TASK TO CARRY OUT →
Only the lines from the one containing "tan slope E4:F5" through the end of the entries should be repeated, exactly as they appear, first and last included.

THE INPUT →
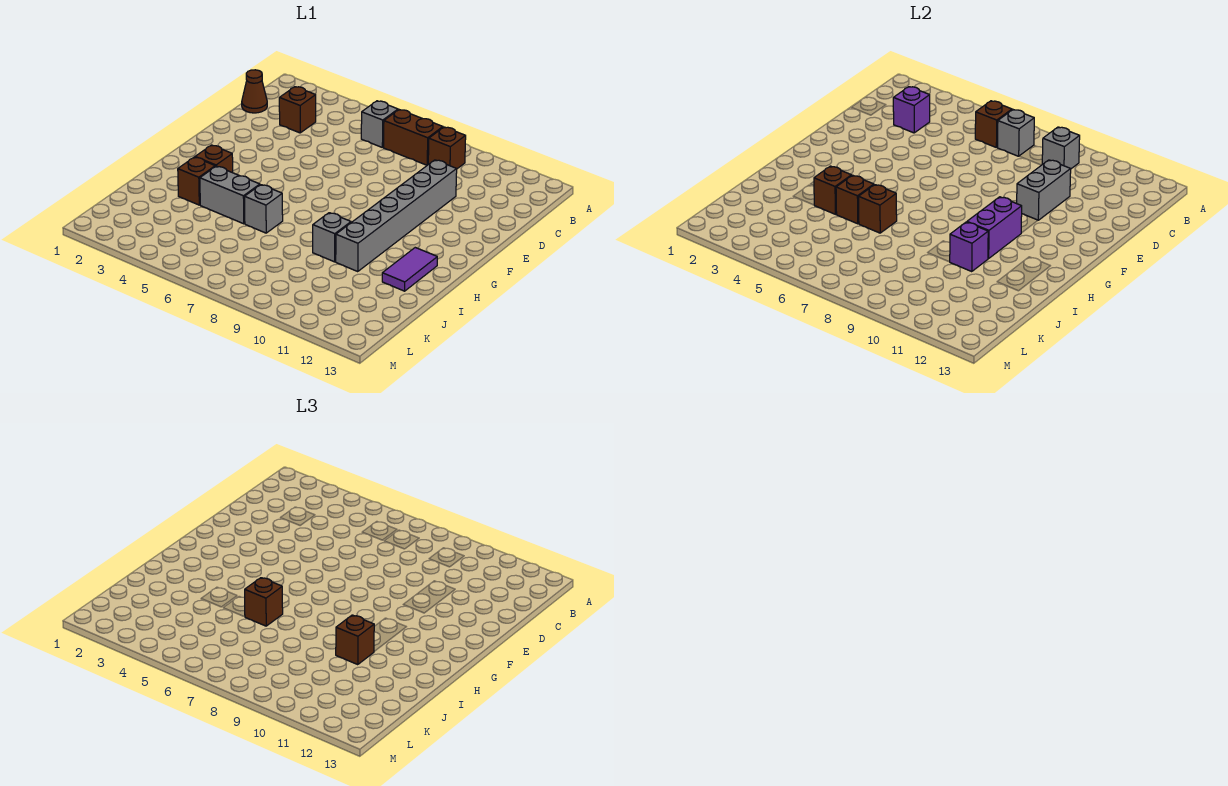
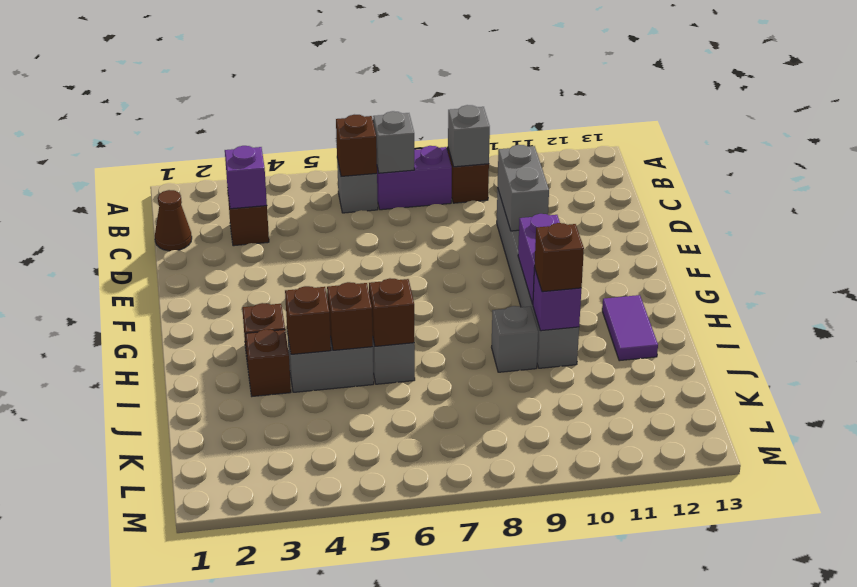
brown brick B7:B8 level 1 -> purple brick B7:B8 level 1
brown brick I6 level 3 -> none

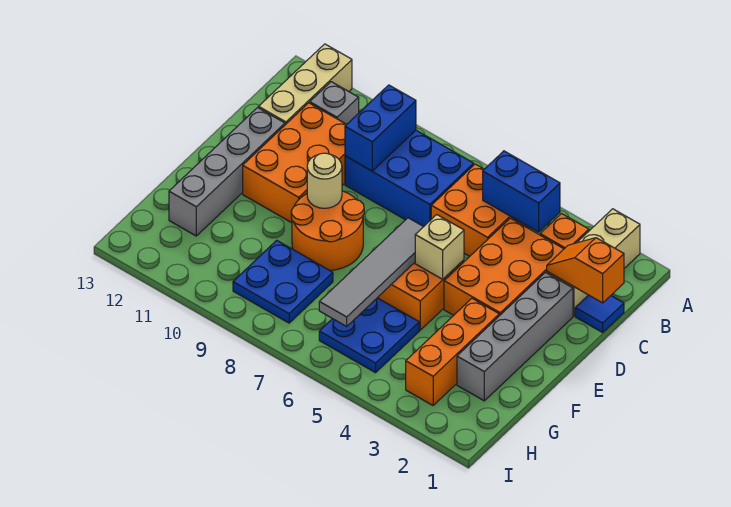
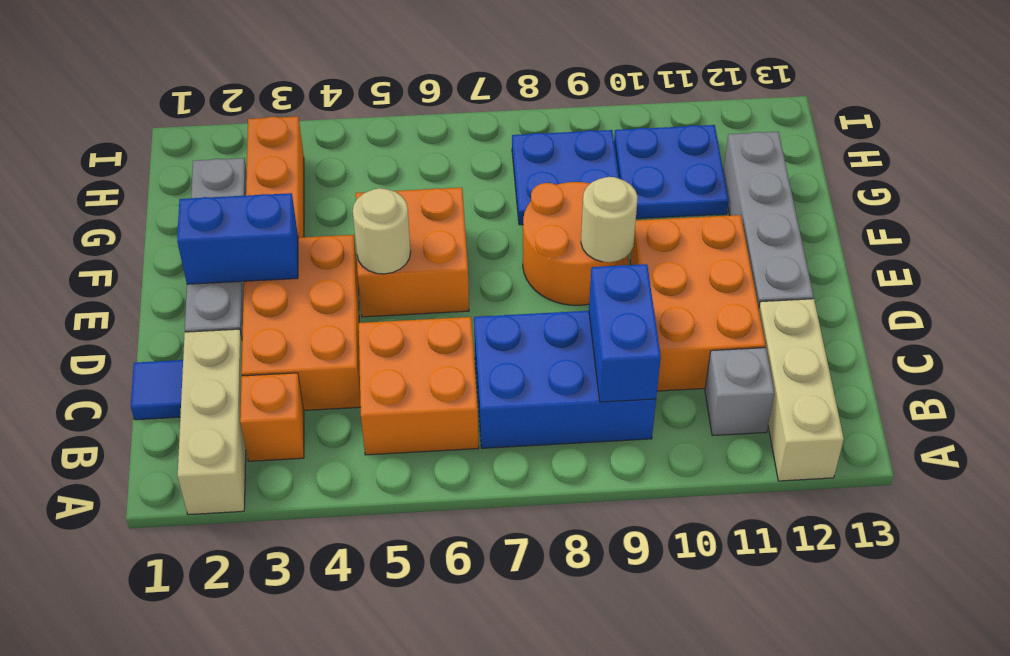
blue brick B4:B5 level 2 -> blue brick E2:E3 level 2
orange slope C1:C2 level 2 top 1 -> none
tan brick E5 level 2 -> tan round brick E5 level 2
grey tile E6:H6 level 2 -> none
blue plate G5:H6 level 1 -> blue plate G10:H11 level 1

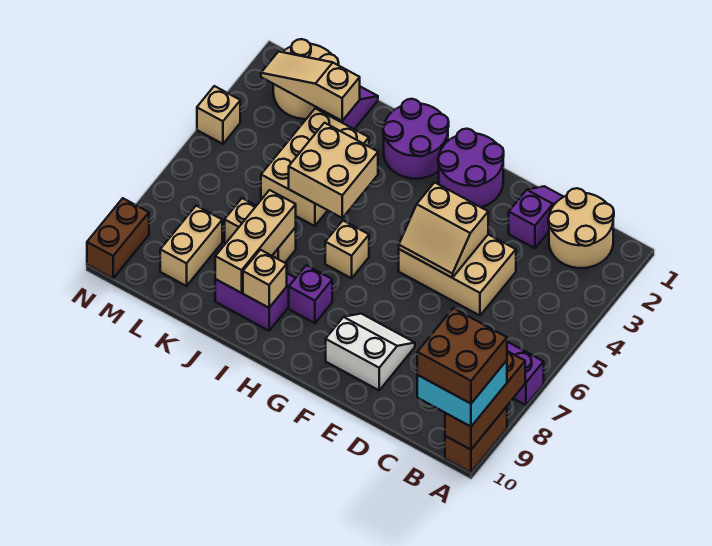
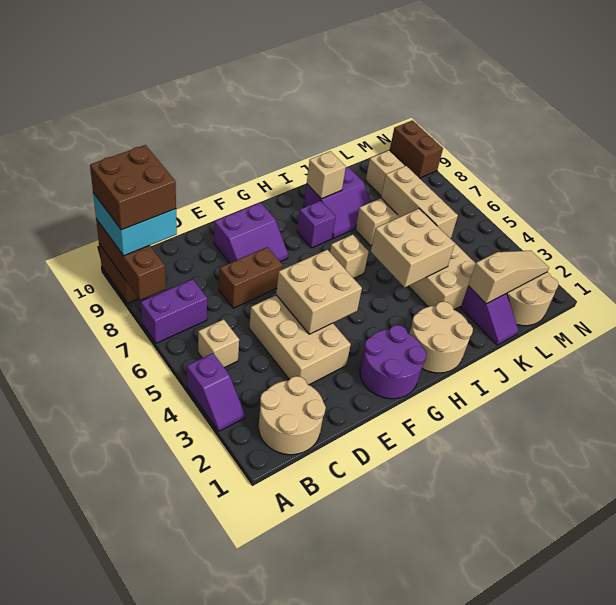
purple slope D1:D2 level 1 top 2 -> purple slope A3:A4 level 1 top 4
tan brick D4:F5 level 1 -> tan brick D3:E5 level 1
none -> brown brick D7:E7 level 1
tan slope E4:F5 level 2 top 4 -> tan brick E4:F5 level 2
white slope E8:F9 level 1 top 9 -> purple slope E8:F9 level 1 top 9
purple round brick H1:I2 level 1 -> tan round brick H1:I2 level 1
tan brick J7:J9 level 2 -> tan brick K5:K7 level 2
tan brick N4 level 1 -> tan brick B5 level 1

RESPONSE FOR THIS EXERCISE →
tan slope E4:F5 level 2 top 4 -> tan brick E4:F5 level 2
white slope E8:F9 level 1 top 9 -> purple slope E8:F9 level 1 top 9
purple round brick H1:I2 level 1 -> tan round brick H1:I2 level 1
tan brick J7:J9 level 2 -> tan brick K5:K7 level 2
tan brick N4 level 1 -> tan brick B5 level 1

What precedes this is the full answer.